DIRECTIVE: List every line in the data that contains the string "numericTimeSignature". Matching is case-sensitive.

[start of RECORDS TO PROCESS]

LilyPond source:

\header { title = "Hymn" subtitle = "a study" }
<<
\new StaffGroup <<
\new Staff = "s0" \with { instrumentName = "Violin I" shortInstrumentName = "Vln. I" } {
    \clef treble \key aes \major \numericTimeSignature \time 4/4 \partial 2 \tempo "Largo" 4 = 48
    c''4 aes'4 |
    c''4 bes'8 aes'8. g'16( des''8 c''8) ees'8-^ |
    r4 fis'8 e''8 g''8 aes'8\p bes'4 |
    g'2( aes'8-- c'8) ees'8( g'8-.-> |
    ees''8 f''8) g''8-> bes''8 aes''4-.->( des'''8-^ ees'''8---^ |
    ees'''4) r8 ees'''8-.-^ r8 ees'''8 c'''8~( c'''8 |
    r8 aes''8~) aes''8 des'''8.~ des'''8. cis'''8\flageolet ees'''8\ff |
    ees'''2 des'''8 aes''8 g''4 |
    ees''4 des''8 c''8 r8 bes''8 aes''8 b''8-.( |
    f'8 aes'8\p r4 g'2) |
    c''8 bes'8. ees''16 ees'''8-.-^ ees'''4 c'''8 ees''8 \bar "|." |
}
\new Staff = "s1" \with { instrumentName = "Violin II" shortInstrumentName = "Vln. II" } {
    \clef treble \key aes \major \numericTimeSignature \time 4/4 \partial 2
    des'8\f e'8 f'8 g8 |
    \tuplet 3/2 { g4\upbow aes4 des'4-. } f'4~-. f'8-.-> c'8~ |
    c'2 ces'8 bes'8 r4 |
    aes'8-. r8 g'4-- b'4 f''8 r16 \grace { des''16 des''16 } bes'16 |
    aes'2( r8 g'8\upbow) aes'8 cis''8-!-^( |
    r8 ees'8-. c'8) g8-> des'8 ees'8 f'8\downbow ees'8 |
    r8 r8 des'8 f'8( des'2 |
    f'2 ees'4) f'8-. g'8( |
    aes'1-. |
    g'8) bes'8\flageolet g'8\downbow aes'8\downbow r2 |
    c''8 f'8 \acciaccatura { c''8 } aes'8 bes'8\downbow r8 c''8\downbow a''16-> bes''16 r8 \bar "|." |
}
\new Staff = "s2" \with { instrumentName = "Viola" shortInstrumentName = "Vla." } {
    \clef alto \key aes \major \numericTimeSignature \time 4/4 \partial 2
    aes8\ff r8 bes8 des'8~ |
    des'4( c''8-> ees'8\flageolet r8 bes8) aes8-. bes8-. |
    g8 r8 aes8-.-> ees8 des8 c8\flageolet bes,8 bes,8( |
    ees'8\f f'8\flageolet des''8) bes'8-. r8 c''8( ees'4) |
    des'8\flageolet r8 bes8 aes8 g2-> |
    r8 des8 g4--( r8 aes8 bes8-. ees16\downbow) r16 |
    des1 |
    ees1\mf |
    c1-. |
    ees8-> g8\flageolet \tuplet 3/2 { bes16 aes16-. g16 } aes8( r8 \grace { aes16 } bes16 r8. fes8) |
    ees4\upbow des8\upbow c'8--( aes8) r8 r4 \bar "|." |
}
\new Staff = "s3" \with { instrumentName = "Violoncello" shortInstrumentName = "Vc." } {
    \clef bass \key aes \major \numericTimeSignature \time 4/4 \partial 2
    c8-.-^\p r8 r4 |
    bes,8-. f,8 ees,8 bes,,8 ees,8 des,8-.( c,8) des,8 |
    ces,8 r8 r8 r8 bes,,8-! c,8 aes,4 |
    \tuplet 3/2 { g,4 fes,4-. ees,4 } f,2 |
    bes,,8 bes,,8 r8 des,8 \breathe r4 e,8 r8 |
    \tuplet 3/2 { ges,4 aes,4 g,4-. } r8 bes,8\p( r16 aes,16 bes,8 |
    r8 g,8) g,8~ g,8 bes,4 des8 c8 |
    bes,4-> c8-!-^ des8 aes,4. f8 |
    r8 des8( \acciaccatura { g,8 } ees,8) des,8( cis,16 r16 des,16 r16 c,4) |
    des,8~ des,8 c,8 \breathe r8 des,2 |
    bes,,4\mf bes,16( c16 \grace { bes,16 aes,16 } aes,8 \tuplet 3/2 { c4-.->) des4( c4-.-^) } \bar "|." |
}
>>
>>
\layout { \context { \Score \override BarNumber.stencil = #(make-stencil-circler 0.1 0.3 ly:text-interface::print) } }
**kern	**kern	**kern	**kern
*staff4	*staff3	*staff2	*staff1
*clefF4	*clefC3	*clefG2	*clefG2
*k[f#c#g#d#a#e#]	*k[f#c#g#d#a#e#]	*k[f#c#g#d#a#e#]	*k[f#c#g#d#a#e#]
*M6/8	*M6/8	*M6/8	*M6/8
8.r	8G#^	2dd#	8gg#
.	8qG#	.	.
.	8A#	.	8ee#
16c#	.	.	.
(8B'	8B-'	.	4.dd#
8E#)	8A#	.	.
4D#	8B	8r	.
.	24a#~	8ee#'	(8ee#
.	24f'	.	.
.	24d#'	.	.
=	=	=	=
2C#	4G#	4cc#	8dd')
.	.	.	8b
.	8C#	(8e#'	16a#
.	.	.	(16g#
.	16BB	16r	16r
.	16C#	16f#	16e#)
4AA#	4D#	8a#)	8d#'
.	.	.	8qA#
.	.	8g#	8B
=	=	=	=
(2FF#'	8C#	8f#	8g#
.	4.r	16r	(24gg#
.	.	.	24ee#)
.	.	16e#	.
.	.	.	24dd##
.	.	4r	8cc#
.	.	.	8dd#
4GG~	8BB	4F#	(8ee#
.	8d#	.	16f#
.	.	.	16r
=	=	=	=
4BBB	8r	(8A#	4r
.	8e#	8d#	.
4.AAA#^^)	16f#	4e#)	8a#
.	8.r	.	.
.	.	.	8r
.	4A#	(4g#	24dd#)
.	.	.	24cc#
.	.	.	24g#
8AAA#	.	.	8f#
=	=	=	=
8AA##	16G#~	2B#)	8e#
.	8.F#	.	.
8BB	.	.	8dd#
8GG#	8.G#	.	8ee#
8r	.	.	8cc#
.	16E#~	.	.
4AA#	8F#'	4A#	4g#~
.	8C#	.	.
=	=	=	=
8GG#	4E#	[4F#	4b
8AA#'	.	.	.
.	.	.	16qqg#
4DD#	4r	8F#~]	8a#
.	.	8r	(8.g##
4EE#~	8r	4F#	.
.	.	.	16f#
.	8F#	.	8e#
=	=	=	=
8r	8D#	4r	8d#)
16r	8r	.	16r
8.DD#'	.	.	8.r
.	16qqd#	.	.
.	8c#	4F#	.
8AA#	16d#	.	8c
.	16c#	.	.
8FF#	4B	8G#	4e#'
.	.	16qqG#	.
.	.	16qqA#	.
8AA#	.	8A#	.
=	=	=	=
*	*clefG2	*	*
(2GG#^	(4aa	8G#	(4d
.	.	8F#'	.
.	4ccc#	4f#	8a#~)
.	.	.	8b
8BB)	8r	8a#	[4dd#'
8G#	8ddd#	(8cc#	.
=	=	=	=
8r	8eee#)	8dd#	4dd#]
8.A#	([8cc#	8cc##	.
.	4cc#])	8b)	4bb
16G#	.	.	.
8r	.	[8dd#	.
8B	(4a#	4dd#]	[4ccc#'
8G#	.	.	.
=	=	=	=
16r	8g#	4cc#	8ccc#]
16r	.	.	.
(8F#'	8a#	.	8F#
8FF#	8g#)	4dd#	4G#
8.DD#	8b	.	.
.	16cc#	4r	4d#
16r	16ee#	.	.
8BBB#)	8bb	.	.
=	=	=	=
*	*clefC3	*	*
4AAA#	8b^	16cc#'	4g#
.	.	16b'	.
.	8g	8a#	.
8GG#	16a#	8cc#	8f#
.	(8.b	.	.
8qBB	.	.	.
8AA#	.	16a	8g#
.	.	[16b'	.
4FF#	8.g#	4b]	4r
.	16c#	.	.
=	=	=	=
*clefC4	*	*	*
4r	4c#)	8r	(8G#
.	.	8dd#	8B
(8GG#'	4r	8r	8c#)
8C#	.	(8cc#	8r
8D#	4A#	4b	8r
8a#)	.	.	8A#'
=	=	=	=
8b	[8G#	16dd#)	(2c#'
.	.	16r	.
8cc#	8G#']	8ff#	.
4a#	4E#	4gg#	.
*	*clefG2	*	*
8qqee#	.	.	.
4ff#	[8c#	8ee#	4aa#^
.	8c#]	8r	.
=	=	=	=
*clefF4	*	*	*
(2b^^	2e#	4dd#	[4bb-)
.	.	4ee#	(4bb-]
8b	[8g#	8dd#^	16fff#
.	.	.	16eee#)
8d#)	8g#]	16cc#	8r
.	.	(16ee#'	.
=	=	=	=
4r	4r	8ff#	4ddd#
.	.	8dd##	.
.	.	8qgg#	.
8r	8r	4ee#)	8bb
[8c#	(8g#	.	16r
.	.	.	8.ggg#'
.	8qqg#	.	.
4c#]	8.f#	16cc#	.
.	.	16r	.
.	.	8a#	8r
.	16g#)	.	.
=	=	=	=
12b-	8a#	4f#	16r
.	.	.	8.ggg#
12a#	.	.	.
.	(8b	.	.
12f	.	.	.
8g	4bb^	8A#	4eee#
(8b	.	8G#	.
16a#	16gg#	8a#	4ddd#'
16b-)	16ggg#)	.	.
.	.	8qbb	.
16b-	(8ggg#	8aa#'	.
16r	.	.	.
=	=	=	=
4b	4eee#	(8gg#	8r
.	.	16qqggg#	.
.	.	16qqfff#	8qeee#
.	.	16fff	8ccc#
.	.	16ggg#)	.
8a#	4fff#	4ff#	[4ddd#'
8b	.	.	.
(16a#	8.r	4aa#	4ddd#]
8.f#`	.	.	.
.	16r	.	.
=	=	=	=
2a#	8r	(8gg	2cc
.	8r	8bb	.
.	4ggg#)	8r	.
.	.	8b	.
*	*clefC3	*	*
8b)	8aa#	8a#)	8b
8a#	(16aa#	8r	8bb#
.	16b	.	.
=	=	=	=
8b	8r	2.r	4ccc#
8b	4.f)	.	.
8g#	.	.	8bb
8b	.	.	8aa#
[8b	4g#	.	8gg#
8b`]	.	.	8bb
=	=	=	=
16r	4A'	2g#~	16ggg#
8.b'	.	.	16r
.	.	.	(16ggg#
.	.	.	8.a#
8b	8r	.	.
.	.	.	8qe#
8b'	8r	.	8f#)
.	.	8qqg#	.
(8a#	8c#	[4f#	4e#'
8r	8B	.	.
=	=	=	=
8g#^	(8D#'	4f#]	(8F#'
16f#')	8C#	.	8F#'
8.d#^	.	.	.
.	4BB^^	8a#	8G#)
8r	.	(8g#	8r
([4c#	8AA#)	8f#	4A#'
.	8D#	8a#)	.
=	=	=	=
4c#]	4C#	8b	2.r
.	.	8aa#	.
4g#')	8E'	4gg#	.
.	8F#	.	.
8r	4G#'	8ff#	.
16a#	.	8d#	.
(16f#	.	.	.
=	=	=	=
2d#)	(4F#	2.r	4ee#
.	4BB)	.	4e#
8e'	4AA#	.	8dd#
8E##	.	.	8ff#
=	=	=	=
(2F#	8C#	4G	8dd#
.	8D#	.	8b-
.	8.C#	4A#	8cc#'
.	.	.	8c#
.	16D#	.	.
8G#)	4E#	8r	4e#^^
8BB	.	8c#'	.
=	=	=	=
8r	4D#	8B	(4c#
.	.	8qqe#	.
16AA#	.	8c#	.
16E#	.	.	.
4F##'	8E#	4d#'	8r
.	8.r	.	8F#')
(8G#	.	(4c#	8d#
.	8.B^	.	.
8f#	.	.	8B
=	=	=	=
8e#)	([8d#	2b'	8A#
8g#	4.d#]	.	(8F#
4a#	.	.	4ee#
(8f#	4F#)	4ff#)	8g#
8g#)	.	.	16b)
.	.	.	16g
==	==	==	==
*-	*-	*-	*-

[end of RECORDS TO PROCESS]

CORRECT RESPONSE:
    \clef treble \key aes \major \numericTimeSignature \time 4/4 \partial 2 \tempo "Largo" 4 = 48
    \clef treble \key aes \major \numericTimeSignature \time 4/4 \partial 2
    \clef alto \key aes \major \numericTimeSignature \time 4/4 \partial 2
    \clef bass \key aes \major \numericTimeSignature \time 4/4 \partial 2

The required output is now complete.